§ **PROVIDED DATA**:
++++++++

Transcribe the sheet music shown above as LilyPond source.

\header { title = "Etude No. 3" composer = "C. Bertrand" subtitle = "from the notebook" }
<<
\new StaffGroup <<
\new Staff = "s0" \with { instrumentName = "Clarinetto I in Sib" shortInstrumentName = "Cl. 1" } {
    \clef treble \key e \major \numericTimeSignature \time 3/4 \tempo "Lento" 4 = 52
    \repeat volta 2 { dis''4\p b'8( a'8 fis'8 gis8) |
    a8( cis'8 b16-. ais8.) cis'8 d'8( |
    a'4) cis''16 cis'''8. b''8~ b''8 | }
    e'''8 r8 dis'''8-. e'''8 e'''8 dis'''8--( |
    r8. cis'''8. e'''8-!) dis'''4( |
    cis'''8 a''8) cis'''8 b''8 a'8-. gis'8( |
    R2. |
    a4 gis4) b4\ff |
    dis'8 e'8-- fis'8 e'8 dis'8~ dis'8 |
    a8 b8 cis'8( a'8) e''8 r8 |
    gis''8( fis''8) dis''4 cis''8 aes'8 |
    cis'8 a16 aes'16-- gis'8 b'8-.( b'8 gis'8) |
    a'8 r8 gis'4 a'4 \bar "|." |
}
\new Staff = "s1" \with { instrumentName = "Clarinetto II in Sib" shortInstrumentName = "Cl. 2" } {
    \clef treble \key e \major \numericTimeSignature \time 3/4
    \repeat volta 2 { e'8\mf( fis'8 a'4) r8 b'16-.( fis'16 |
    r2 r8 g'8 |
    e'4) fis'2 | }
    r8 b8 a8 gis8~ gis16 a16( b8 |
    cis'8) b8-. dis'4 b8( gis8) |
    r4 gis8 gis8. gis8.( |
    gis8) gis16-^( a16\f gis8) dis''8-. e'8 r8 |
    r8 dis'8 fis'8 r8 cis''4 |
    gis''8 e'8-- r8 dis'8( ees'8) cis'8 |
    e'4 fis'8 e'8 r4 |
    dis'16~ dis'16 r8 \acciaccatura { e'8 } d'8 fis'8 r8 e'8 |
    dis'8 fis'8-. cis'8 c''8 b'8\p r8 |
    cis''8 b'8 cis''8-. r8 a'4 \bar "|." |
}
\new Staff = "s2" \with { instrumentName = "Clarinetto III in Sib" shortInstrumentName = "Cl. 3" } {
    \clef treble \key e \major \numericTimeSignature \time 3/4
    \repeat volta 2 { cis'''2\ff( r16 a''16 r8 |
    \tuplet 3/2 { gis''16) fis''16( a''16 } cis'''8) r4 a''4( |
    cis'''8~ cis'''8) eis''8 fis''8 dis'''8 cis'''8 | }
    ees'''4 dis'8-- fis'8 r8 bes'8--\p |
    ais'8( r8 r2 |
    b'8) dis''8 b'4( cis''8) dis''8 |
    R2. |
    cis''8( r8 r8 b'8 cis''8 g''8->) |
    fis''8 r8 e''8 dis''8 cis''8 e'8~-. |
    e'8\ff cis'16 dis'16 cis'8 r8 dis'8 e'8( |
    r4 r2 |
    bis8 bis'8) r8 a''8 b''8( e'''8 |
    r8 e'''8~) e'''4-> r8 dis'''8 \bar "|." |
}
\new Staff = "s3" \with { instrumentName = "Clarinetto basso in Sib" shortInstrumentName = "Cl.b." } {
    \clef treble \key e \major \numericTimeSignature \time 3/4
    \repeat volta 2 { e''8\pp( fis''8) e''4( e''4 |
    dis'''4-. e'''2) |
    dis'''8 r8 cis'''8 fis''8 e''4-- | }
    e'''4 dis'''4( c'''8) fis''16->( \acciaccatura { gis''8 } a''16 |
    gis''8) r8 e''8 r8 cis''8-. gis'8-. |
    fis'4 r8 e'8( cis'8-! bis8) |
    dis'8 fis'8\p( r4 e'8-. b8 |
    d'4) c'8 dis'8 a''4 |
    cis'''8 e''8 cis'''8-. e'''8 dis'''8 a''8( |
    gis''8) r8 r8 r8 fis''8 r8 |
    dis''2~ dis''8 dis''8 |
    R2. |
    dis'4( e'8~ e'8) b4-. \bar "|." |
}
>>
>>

++++++++

§ **INSTRUCTIONS FOR THE TASK**:
Find each line of the listing above that contains the string "instrumentName", and copy those lines.

§ **TASK RESPONSE**:
\new Staff = "s0" \with { instrumentName = "Clarinetto I in Sib" shortInstrumentName = "Cl. 1" } {
\new Staff = "s1" \with { instrumentName = "Clarinetto II in Sib" shortInstrumentName = "Cl. 2" } {
\new Staff = "s2" \with { instrumentName = "Clarinetto III in Sib" shortInstrumentName = "Cl. 3" } {
\new Staff = "s3" \with { instrumentName = "Clarinetto basso in Sib" shortInstrumentName = "Cl.b." } {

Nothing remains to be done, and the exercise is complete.